WHAT YOU NEED TO DO - The line with "R15: none -> 3.3k (GND, N9)" through the last line of the entries: give these again exactly, and only these, without any pictures.

[DATA RECORDS — start]

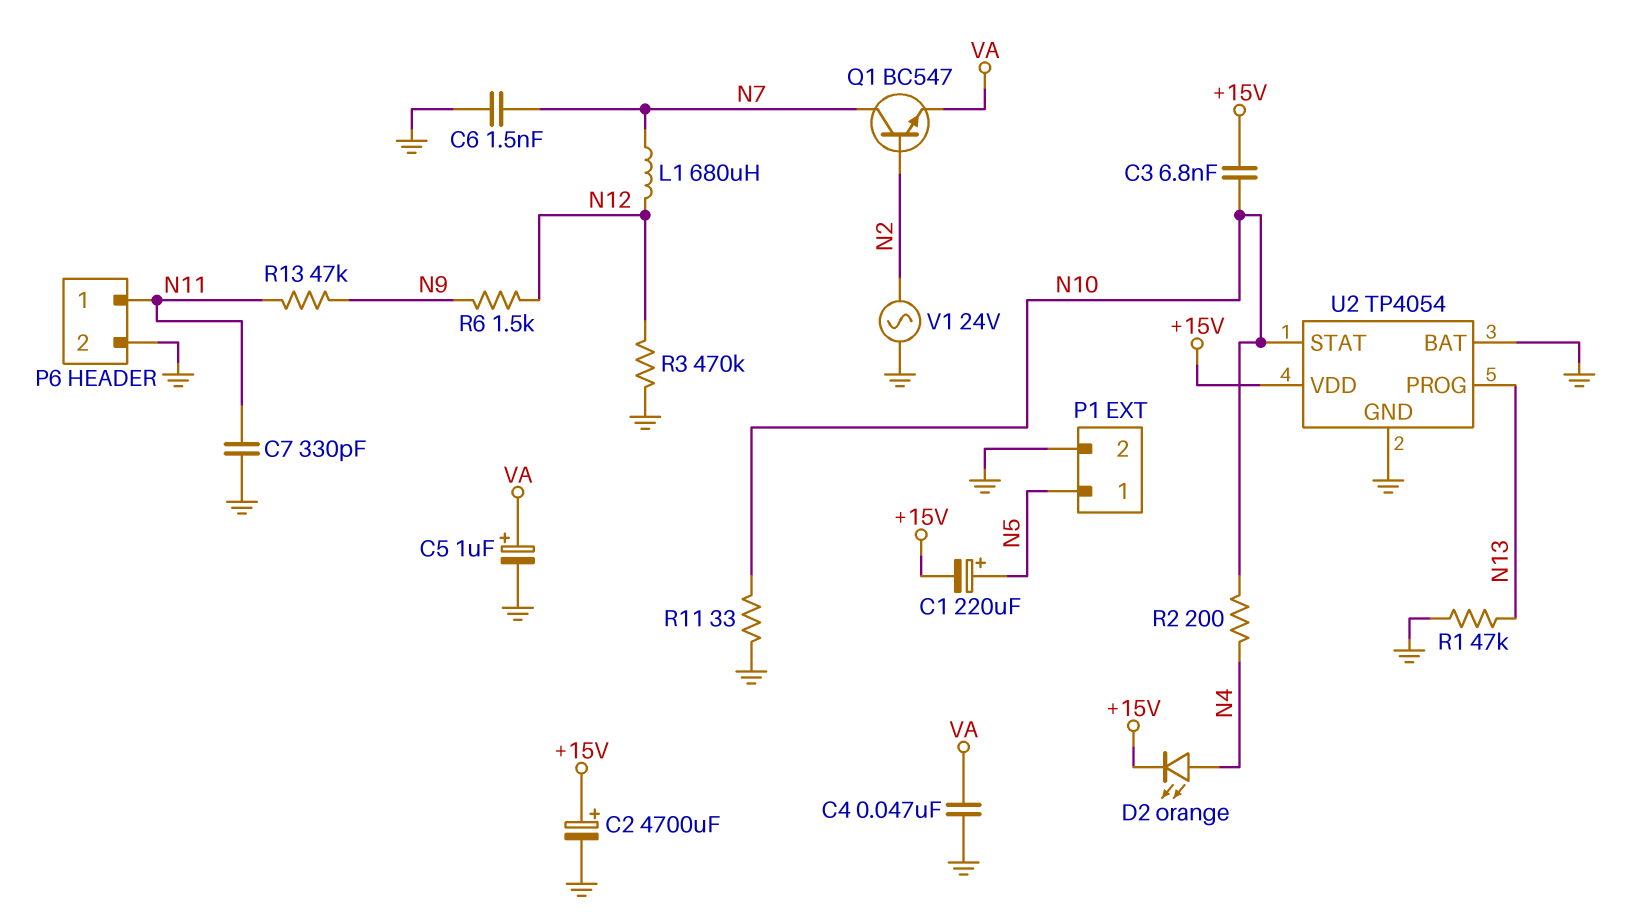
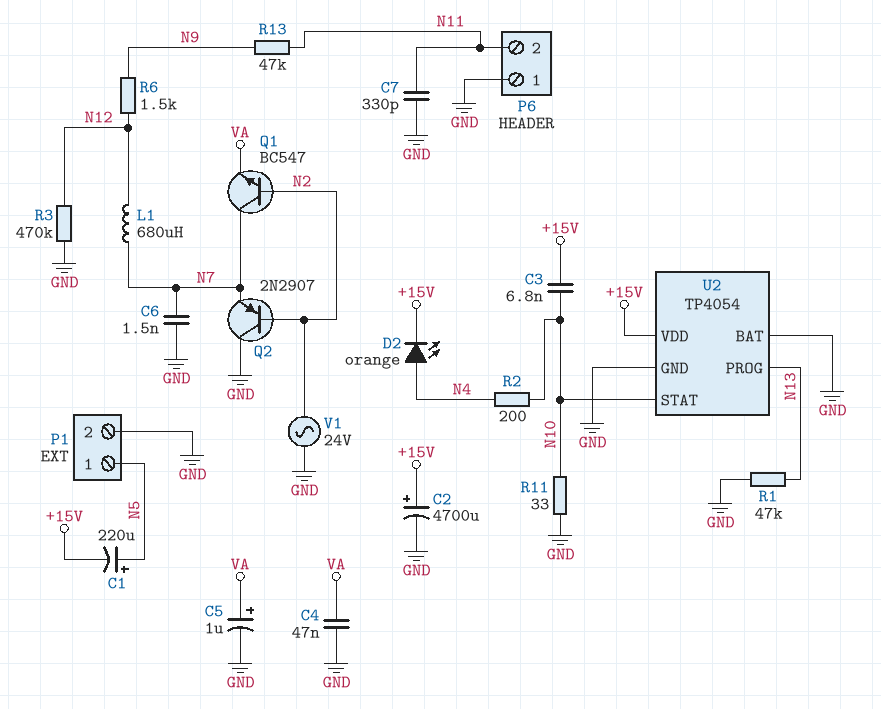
P6 pin 1: N11 -> GND
P6 pin 2: GND -> N11
Q2: none -> PNP 2N2907 (B N2, C GND, E N7)

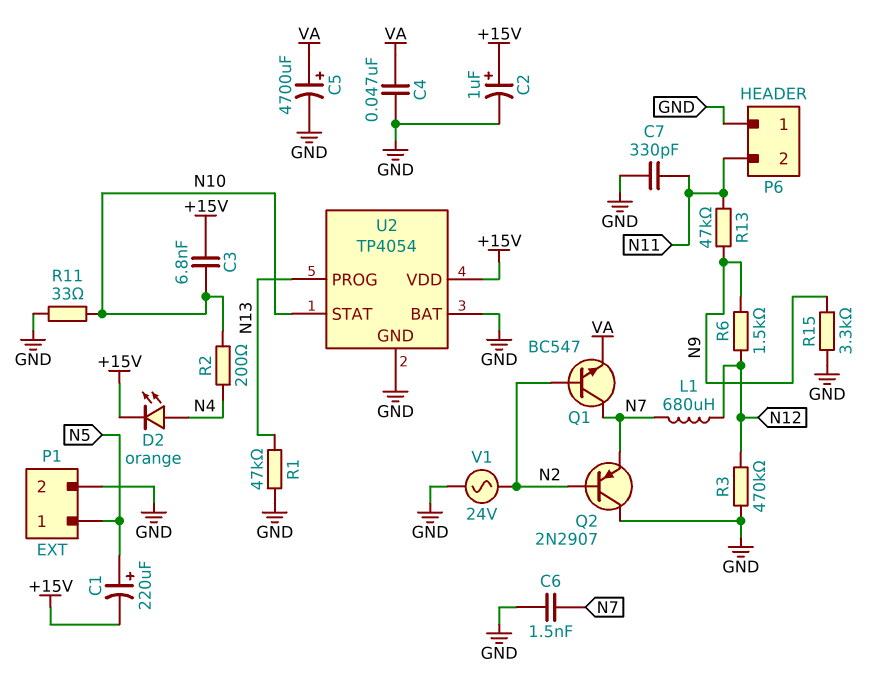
C2: 4700uF (plus +15V, minus GND) -> 1uF (plus +15V, minus GND)
C5: 1uF (plus VA, minus GND) -> 4700uF (plus VA, minus GND)
R15: none -> 3.3k (GND, N9)

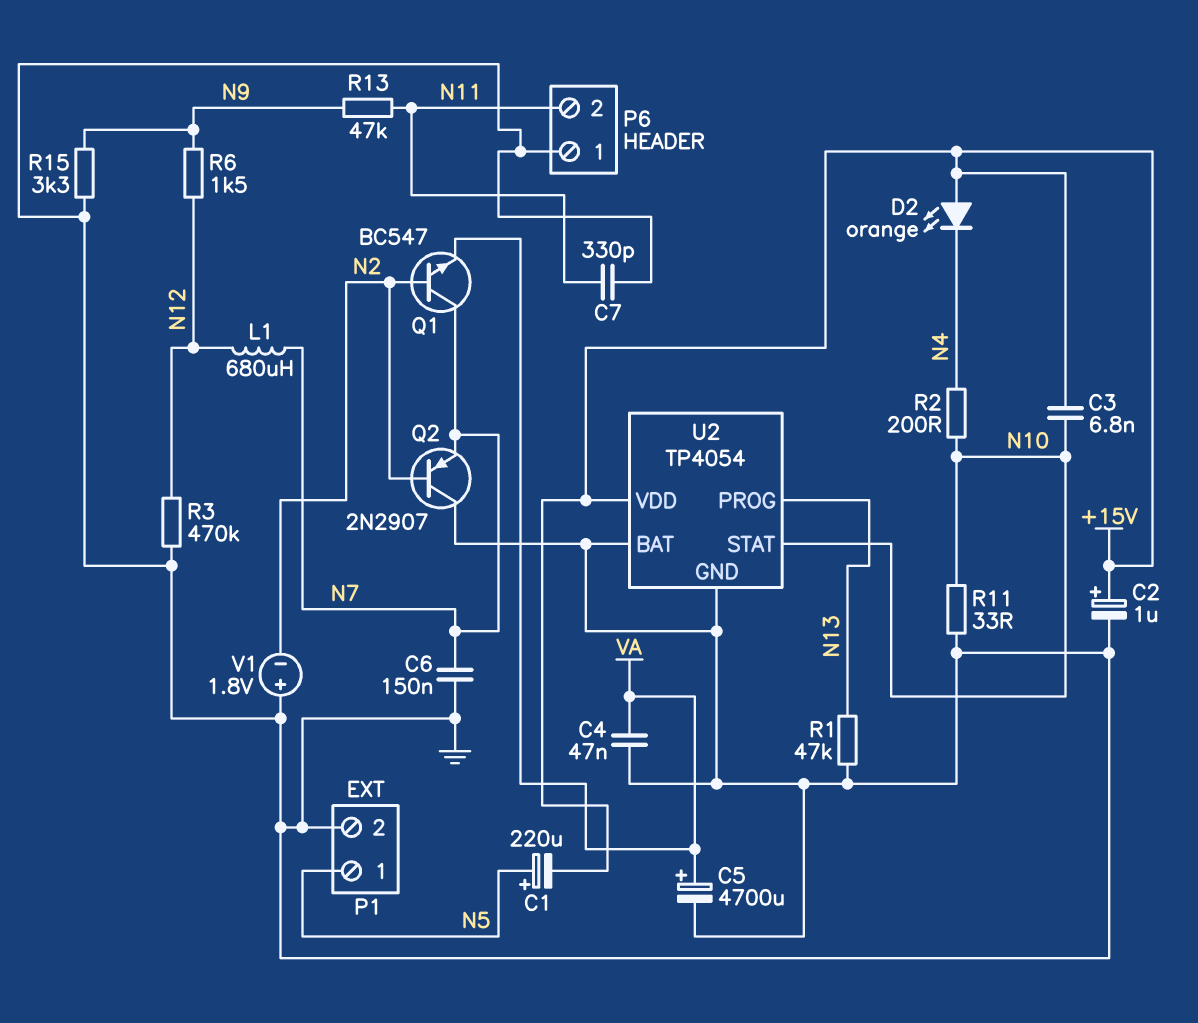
C6: 1.5nF (GND, N7) -> 150nF (GND, N7)
D2: LED orange (A N4, K +15V) -> LED orange (A +15V, K N4)
V1: AC 24V (GND, N2) -> 1.8V (plus GND, minus N2)

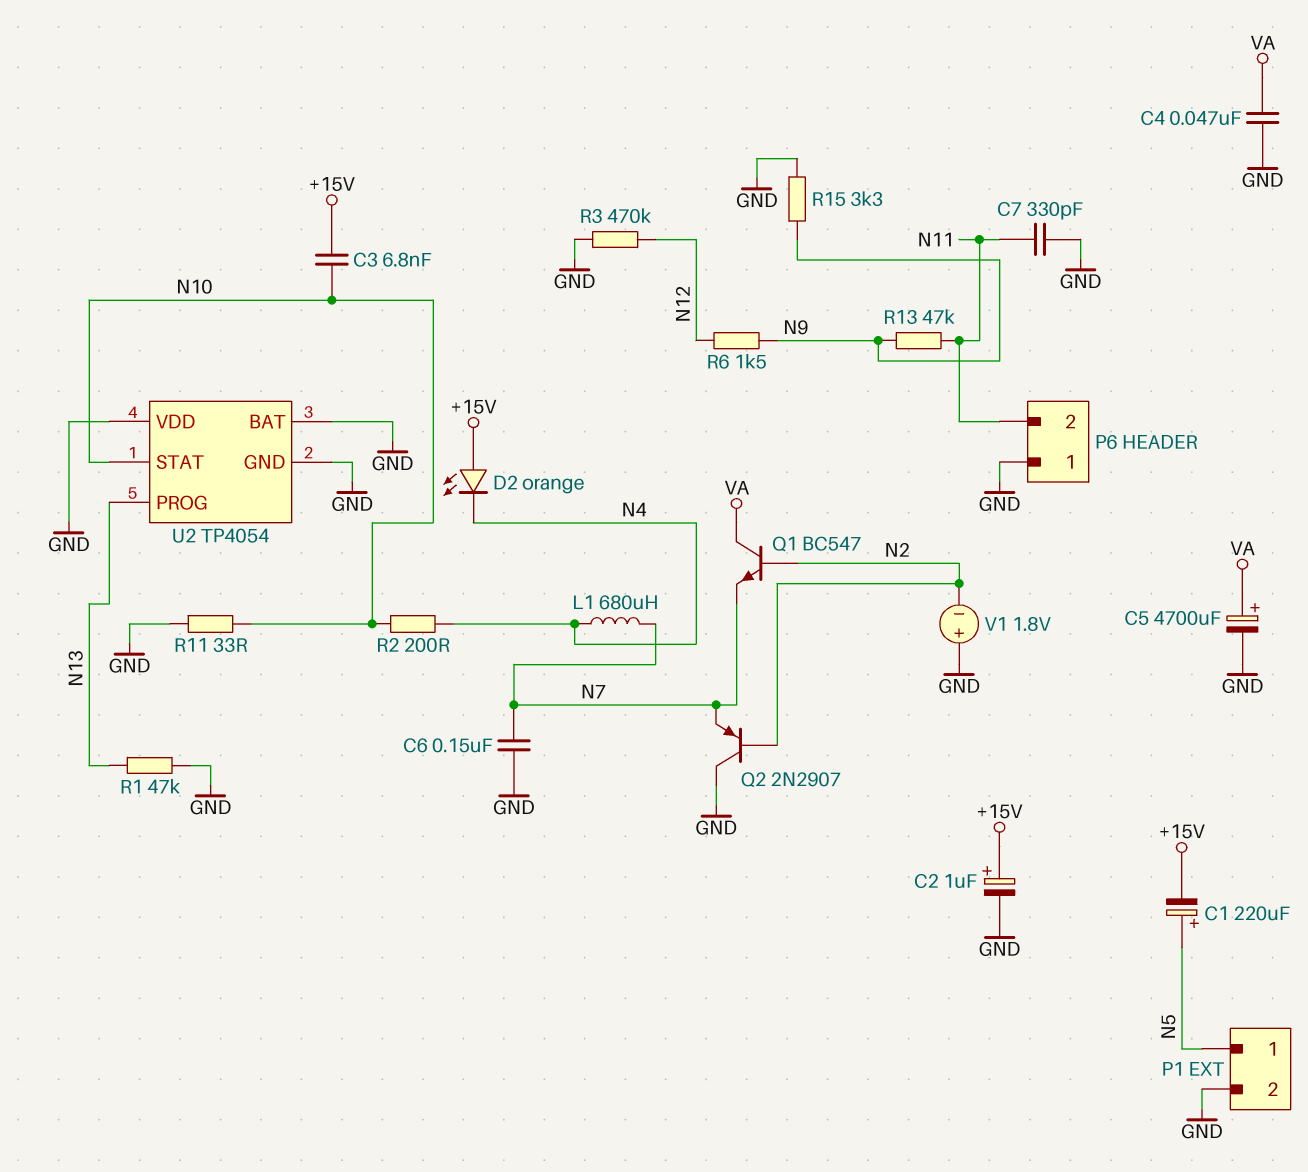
L1: 680uH (N7, N12) -> 680uH (N4, N7)
Q1: NPN BC547 (B N2, C N7, E VA) -> NPN BC547 (B N2, C VA, E N7)
U2 pin VDD: +15V -> GND

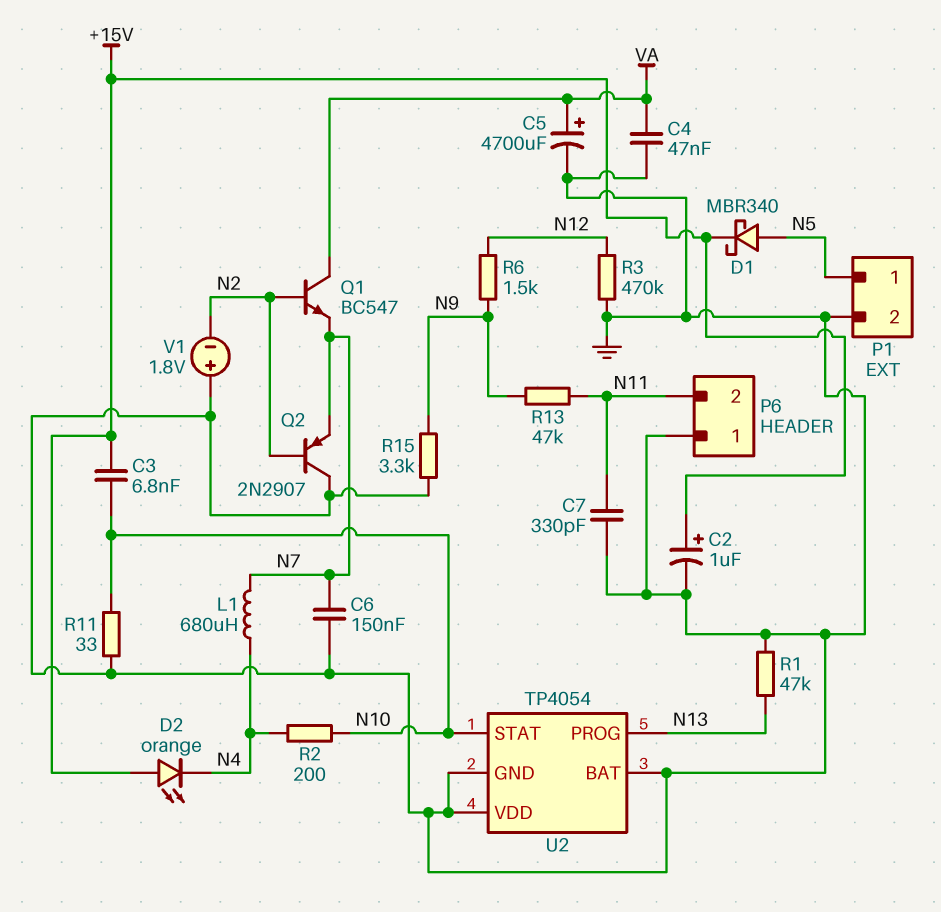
C1: 220uF (plus N5, minus +15V) -> none
D1: none -> schottky MBR340 (A N5, K +15V)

[DATA RECORDS — finish]

RESPONSE -
R15: none -> 3.3k (GND, N9)

C6: 1.5nF (GND, N7) -> 150nF (GND, N7)
D2: LED orange (A N4, K +15V) -> LED orange (A +15V, K N4)
V1: AC 24V (GND, N2) -> 1.8V (plus GND, minus N2)

L1: 680uH (N7, N12) -> 680uH (N4, N7)
Q1: NPN BC547 (B N2, C N7, E VA) -> NPN BC547 (B N2, C VA, E N7)
U2 pin VDD: +15V -> GND

C1: 220uF (plus N5, minus +15V) -> none
D1: none -> schottky MBR340 (A N5, K +15V)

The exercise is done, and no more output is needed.